(Work instruction) Please copy each line of the records below that includes the word "teal".

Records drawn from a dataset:
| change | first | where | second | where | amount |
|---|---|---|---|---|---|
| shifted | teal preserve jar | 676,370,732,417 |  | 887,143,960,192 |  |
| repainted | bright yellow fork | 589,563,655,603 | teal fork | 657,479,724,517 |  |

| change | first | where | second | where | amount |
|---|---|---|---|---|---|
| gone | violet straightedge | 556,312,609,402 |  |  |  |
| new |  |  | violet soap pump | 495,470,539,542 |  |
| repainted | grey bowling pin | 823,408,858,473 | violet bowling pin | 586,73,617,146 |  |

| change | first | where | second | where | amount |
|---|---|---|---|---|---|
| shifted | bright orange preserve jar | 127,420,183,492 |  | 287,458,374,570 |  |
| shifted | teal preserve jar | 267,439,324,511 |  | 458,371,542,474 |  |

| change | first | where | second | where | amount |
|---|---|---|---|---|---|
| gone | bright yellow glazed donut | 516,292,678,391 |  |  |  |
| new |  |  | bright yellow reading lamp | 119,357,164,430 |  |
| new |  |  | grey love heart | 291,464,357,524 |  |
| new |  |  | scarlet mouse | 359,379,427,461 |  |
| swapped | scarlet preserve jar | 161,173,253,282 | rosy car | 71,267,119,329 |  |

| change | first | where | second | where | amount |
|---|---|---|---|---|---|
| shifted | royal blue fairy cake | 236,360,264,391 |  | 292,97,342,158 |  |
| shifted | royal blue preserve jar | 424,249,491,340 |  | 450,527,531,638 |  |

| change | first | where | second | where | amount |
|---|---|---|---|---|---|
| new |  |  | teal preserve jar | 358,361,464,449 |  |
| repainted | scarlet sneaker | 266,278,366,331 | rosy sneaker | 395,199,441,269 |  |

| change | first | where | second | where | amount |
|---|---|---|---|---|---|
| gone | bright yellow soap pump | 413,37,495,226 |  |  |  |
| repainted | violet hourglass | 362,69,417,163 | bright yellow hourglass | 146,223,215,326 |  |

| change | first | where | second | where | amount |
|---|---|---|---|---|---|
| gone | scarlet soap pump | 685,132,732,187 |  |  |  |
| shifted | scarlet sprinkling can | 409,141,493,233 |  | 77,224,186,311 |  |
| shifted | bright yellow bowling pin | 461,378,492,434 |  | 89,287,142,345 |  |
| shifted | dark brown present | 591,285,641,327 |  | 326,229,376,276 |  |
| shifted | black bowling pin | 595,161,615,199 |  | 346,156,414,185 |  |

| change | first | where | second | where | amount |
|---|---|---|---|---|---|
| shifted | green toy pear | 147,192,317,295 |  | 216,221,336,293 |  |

(Answer box)
| shifted | teal preserve jar | 676,370,732,417 |  | 887,143,960,192 |  |
| repainted | bright yellow fork | 589,563,655,603 | teal fork | 657,479,724,517 |  |
| shifted | teal preserve jar | 267,439,324,511 |  | 458,371,542,474 |  |
| new |  |  | teal preserve jar | 358,361,464,449 |  |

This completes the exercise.